:: WHAT THE TASK REQUIRES ::
How does the data below read from its first line through the line containing "R2: 47k (+5V, n4) -> 10k (+5V, n4)"? Print those lines exactly.

(Beginning of DATA LISTING)

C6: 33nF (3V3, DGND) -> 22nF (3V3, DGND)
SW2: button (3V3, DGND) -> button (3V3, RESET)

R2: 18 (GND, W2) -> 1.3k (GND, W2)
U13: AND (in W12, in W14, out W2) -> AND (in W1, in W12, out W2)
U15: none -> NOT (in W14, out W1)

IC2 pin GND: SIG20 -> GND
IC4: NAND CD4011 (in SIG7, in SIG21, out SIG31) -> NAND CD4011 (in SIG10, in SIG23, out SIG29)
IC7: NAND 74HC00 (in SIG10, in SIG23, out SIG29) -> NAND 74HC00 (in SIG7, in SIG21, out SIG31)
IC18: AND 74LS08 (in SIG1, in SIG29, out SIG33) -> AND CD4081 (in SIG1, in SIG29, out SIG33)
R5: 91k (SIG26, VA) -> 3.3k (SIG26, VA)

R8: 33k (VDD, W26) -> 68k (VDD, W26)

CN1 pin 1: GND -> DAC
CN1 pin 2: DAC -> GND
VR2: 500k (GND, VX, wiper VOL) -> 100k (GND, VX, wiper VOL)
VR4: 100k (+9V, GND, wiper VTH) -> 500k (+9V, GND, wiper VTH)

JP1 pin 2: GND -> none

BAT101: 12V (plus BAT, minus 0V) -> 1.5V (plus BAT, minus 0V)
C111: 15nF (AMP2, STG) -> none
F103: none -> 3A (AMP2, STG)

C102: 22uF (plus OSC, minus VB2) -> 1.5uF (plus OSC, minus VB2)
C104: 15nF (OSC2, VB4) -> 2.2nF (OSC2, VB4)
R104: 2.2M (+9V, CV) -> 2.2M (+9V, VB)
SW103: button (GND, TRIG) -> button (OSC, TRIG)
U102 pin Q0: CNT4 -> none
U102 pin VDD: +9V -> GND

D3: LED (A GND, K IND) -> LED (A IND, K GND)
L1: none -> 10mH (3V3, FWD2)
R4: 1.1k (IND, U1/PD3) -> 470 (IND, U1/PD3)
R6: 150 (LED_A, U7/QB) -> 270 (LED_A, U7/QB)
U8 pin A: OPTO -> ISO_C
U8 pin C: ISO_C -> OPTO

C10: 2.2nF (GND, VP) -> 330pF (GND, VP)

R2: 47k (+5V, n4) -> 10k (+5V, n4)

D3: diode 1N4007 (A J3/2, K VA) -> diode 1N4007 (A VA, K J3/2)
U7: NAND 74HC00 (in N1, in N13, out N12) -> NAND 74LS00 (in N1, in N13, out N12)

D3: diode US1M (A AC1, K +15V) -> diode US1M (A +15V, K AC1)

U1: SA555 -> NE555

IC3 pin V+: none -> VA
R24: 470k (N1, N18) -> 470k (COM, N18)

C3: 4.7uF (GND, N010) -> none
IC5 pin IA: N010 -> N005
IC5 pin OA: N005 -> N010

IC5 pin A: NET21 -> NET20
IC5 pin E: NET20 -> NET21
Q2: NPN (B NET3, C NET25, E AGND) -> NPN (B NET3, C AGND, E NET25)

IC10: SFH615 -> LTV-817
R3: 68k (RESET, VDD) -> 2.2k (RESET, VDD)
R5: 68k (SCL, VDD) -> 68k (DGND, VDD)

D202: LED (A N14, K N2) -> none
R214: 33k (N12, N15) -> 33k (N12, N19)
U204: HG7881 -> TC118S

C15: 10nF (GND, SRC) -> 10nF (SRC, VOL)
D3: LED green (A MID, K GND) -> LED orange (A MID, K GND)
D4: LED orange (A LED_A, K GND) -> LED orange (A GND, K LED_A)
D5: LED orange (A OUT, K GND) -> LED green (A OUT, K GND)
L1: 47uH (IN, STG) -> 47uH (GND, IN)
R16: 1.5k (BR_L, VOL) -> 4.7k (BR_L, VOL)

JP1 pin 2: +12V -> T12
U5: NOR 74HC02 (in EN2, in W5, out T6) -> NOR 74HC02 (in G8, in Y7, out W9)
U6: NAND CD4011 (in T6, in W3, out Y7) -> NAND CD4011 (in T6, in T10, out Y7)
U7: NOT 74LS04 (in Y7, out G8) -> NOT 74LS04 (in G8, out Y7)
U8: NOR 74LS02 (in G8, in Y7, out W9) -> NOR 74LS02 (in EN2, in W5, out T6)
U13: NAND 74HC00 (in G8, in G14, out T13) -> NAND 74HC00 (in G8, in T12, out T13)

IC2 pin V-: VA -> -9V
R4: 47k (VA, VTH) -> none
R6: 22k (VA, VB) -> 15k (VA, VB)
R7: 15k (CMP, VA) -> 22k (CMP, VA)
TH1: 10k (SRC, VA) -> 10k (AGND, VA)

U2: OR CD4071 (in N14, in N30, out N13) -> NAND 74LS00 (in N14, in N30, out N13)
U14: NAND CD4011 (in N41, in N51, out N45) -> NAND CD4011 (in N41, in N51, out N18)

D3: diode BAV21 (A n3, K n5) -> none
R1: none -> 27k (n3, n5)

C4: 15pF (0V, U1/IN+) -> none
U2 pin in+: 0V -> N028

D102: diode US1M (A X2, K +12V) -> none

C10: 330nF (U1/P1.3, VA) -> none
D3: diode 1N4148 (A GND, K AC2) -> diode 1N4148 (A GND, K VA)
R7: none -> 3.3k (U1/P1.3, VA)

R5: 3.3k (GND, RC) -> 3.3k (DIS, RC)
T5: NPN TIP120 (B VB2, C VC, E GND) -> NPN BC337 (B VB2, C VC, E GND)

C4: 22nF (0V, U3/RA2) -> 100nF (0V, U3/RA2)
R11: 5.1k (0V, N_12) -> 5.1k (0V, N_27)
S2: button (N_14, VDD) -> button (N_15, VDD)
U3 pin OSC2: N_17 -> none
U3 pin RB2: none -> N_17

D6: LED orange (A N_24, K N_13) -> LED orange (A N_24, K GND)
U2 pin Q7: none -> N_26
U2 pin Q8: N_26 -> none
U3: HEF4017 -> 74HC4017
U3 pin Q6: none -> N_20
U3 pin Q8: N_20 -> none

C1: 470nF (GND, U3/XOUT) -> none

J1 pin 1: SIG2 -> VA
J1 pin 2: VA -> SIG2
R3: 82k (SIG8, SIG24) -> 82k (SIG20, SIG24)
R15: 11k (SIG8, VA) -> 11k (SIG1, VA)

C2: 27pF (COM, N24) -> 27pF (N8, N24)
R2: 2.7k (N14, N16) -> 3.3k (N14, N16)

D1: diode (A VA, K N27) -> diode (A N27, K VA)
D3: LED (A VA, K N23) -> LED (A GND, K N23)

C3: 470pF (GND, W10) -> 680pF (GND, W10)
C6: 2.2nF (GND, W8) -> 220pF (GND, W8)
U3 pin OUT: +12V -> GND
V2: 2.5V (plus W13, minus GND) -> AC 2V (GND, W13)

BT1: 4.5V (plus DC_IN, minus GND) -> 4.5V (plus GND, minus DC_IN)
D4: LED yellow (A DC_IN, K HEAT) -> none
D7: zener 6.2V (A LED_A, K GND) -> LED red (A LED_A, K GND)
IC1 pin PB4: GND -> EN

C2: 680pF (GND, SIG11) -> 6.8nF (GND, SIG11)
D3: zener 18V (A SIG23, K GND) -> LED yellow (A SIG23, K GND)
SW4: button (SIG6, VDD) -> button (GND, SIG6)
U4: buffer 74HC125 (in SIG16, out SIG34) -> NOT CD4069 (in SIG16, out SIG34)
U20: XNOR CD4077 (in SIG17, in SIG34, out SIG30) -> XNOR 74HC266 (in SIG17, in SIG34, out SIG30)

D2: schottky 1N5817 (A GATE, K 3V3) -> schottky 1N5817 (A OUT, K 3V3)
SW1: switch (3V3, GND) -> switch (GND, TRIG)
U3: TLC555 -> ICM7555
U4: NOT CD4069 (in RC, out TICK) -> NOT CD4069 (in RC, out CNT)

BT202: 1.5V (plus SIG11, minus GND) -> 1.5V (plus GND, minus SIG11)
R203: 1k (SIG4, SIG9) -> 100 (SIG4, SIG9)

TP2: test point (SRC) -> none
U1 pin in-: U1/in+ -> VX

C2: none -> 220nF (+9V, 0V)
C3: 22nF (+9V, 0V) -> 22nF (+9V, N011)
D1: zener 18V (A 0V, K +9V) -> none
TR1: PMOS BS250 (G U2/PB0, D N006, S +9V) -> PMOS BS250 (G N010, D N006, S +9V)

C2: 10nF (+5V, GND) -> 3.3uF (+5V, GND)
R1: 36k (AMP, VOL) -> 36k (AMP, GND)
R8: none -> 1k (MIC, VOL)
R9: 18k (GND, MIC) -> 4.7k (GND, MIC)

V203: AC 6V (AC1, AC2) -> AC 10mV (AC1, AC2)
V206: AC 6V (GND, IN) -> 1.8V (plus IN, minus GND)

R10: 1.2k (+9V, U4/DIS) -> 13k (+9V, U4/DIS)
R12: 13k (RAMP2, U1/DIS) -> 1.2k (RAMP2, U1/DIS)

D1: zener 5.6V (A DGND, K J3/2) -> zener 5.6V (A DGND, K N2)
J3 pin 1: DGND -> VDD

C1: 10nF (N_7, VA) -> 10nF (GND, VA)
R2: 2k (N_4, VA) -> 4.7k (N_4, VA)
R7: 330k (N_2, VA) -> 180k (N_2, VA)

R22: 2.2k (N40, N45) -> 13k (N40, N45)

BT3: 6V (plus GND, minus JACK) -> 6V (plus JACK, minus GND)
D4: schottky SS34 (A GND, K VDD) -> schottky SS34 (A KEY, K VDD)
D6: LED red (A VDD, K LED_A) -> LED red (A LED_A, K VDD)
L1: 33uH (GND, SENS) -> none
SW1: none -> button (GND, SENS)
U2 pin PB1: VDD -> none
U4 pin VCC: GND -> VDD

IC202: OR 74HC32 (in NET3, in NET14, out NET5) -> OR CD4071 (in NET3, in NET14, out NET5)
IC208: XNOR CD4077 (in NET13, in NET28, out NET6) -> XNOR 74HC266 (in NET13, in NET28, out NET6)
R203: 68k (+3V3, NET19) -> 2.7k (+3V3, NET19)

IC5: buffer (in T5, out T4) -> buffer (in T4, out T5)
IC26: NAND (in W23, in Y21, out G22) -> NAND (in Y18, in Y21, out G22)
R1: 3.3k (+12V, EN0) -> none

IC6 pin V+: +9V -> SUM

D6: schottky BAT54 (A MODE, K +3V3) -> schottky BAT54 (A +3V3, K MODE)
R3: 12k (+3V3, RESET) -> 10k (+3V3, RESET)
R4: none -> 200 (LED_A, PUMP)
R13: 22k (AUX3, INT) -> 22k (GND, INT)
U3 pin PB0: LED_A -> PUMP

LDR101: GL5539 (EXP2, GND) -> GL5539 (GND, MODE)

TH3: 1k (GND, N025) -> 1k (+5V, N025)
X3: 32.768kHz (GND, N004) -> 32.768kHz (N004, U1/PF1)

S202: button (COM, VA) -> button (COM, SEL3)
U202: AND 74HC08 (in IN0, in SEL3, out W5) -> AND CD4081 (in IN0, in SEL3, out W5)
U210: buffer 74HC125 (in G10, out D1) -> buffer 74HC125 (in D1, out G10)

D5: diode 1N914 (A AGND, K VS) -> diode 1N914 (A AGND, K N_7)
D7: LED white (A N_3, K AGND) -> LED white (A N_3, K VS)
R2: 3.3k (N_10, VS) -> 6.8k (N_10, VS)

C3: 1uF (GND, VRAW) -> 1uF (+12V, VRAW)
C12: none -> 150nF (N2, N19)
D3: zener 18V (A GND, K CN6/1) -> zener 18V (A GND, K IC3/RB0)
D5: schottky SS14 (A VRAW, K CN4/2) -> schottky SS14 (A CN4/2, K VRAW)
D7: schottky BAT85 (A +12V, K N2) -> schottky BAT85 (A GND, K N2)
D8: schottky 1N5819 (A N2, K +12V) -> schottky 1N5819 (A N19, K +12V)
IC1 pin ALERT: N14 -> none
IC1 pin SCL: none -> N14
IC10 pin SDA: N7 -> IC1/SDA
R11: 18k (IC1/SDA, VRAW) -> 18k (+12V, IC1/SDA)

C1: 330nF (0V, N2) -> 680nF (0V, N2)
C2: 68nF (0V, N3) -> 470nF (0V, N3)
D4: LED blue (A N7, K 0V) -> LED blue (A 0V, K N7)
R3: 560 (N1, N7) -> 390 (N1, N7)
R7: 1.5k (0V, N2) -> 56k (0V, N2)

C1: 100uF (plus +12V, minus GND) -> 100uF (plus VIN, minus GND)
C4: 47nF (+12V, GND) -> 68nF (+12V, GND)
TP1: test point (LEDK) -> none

(End of DATA LISTING)

:: TASK SOLUTION ::
C6: 33nF (3V3, DGND) -> 22nF (3V3, DGND)
SW2: button (3V3, DGND) -> button (3V3, RESET)

R2: 18 (GND, W2) -> 1.3k (GND, W2)
U13: AND (in W12, in W14, out W2) -> AND (in W1, in W12, out W2)
U15: none -> NOT (in W14, out W1)

IC2 pin GND: SIG20 -> GND
IC4: NAND CD4011 (in SIG7, in SIG21, out SIG31) -> NAND CD4011 (in SIG10, in SIG23, out SIG29)
IC7: NAND 74HC00 (in SIG10, in SIG23, out SIG29) -> NAND 74HC00 (in SIG7, in SIG21, out SIG31)
IC18: AND 74LS08 (in SIG1, in SIG29, out SIG33) -> AND CD4081 (in SIG1, in SIG29, out SIG33)
R5: 91k (SIG26, VA) -> 3.3k (SIG26, VA)

R8: 33k (VDD, W26) -> 68k (VDD, W26)

CN1 pin 1: GND -> DAC
CN1 pin 2: DAC -> GND
VR2: 500k (GND, VX, wiper VOL) -> 100k (GND, VX, wiper VOL)
VR4: 100k (+9V, GND, wiper VTH) -> 500k (+9V, GND, wiper VTH)

JP1 pin 2: GND -> none

BAT101: 12V (plus BAT, minus 0V) -> 1.5V (plus BAT, minus 0V)
C111: 15nF (AMP2, STG) -> none
F103: none -> 3A (AMP2, STG)

C102: 22uF (plus OSC, minus VB2) -> 1.5uF (plus OSC, minus VB2)
C104: 15nF (OSC2, VB4) -> 2.2nF (OSC2, VB4)
R104: 2.2M (+9V, CV) -> 2.2M (+9V, VB)
SW103: button (GND, TRIG) -> button (OSC, TRIG)
U102 pin Q0: CNT4 -> none
U102 pin VDD: +9V -> GND

D3: LED (A GND, K IND) -> LED (A IND, K GND)
L1: none -> 10mH (3V3, FWD2)
R4: 1.1k (IND, U1/PD3) -> 470 (IND, U1/PD3)
R6: 150 (LED_A, U7/QB) -> 270 (LED_A, U7/QB)
U8 pin A: OPTO -> ISO_C
U8 pin C: ISO_C -> OPTO

C10: 2.2nF (GND, VP) -> 330pF (GND, VP)

R2: 47k (+5V, n4) -> 10k (+5V, n4)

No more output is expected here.